● The task
From the records below, print only the part that opens with the line containing "(335, 177) = (414, 349): orange" and closes with the line containing "(592, 276) = (588, 207): none"; omit the pictures.

● Coordinate-based object records
====

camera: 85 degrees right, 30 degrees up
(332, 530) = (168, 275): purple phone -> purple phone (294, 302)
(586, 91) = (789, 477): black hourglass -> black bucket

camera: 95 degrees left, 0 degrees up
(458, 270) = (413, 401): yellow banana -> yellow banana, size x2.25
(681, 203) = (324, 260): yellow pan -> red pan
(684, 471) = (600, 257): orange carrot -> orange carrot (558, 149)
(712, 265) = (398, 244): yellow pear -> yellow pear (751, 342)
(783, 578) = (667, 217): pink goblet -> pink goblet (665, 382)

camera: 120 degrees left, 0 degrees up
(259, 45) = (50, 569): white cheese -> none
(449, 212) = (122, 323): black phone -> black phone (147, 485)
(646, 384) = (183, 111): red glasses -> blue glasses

====

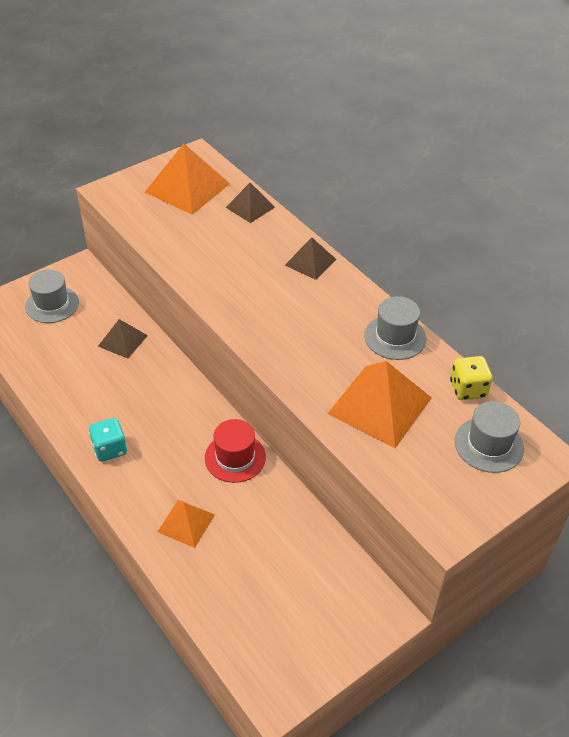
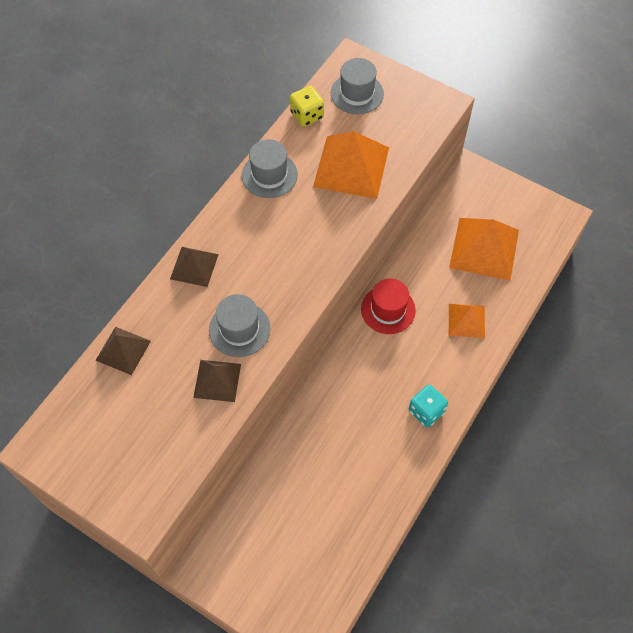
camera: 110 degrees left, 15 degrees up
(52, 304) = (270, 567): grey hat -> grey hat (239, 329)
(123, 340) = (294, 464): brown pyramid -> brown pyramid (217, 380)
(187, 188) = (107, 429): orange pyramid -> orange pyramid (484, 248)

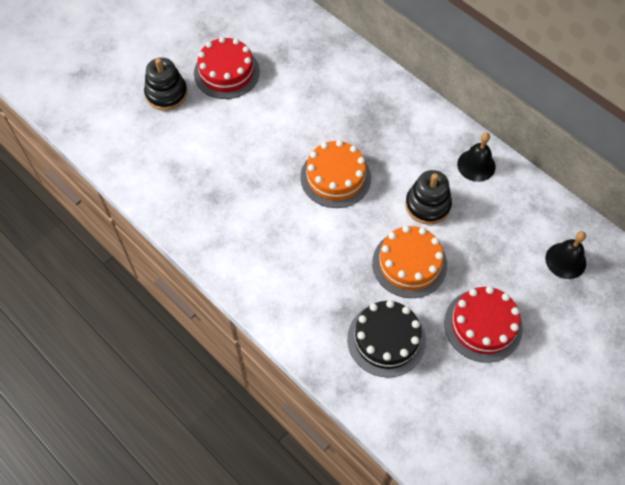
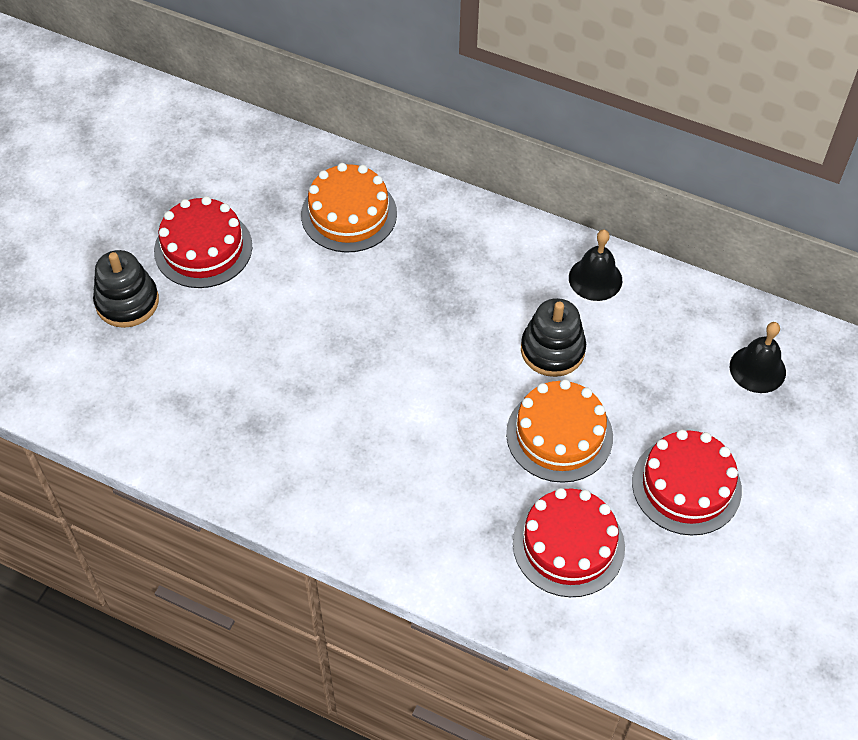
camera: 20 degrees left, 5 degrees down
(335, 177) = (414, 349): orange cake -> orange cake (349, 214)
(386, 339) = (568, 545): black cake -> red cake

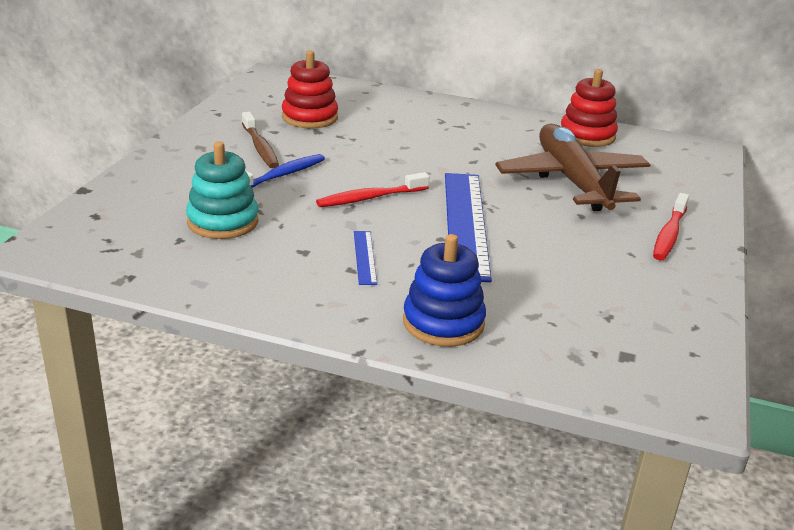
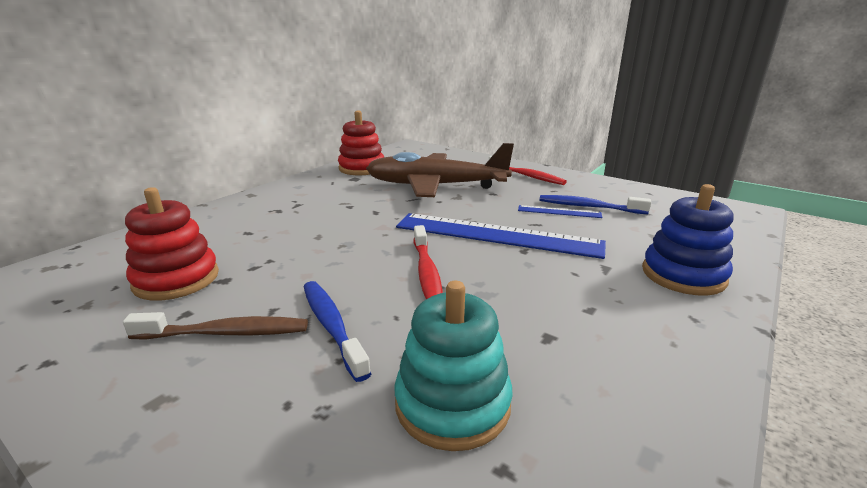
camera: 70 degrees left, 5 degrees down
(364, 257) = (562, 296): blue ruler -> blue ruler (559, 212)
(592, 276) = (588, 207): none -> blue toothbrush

====

● Exercise output
(335, 177) = (414, 349): orange cake -> orange cake (349, 214)
(386, 339) = (568, 545): black cake -> red cake

camera: 70 degrees left, 5 degrees down
(364, 257) = (562, 296): blue ruler -> blue ruler (559, 212)
(592, 276) = (588, 207): none -> blue toothbrush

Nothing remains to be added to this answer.